▸ DIRECTIONS
Would you restate every entry that follows, word for word, and leave out the pictures?

RECORDS SUPPLIED section start

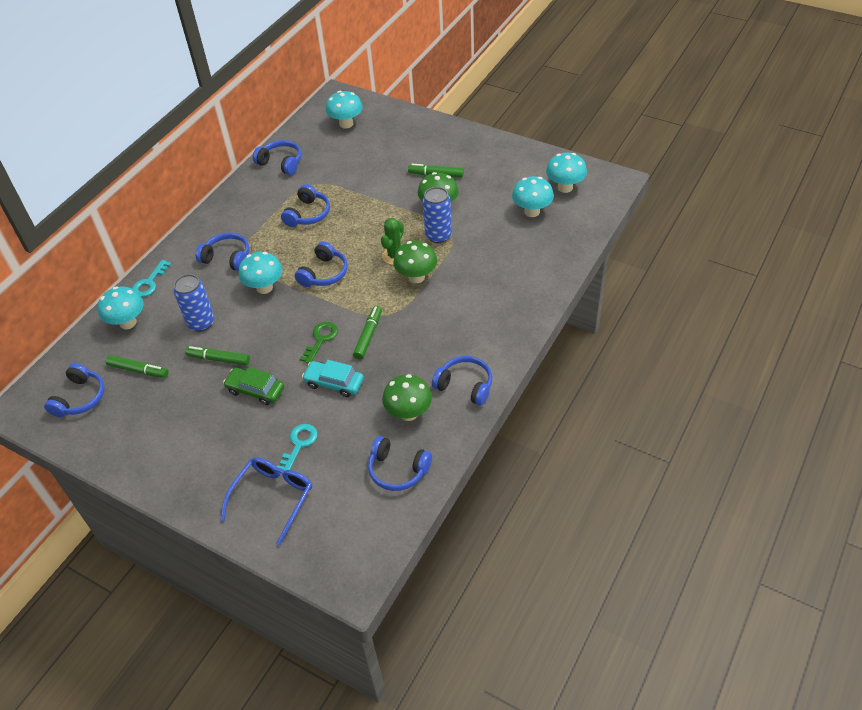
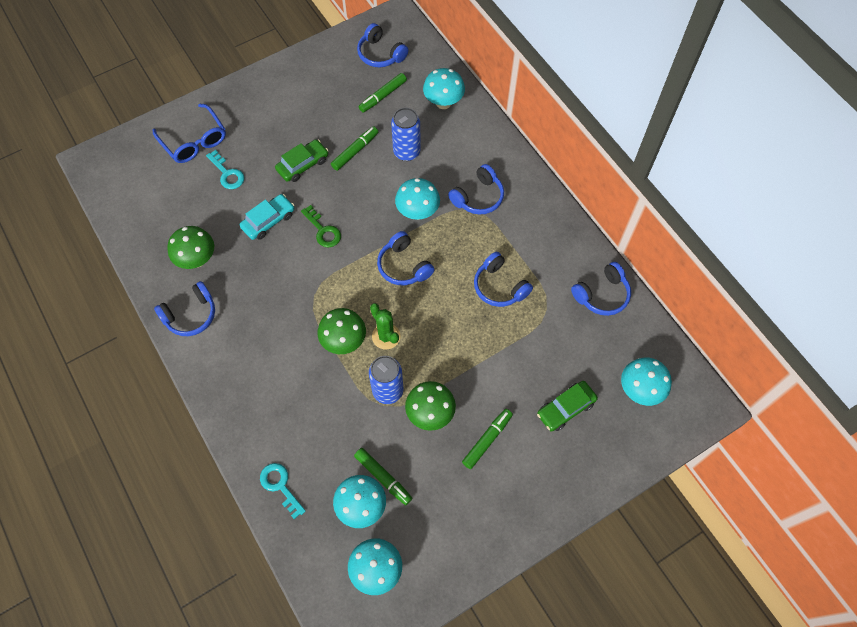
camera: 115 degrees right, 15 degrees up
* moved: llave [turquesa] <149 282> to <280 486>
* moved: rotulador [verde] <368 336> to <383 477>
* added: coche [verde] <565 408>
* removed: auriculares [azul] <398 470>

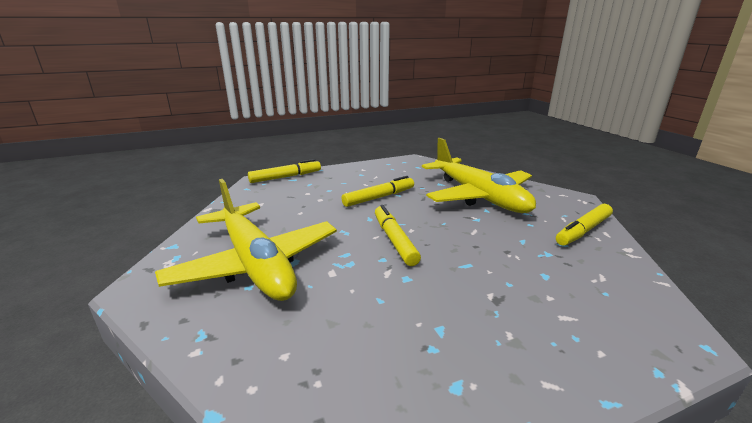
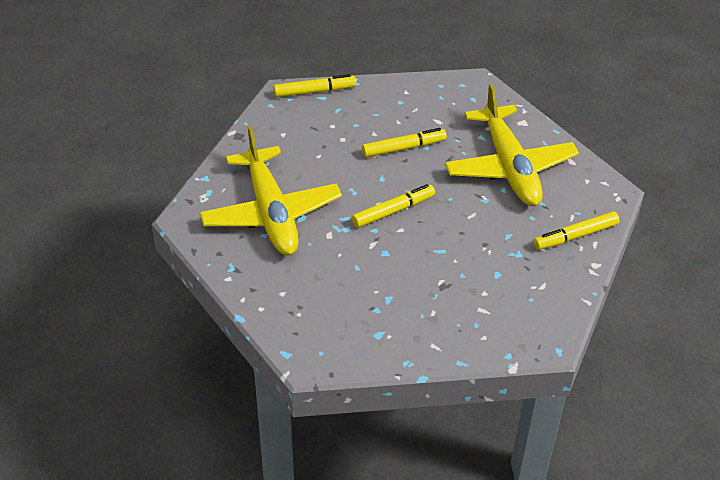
camera: 15 degrees right, 20 degrees up
* turned: rotulador [amarillo] <394 240> = <393 211> 60 degrees clockwise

RECORDS SUPPLIED section end

▸ YOUR SOLUTION
camera: 115 degrees right, 15 degrees up
* moved: llave [turquesa] <149 282> to <280 486>
* moved: rotulador [verde] <368 336> to <383 477>
* added: coche [verde] <565 408>
* removed: auriculares [azul] <398 470>

camera: 15 degrees right, 20 degrees up
* turned: rotulador [amarillo] <394 240> = <393 211> 60 degrees clockwise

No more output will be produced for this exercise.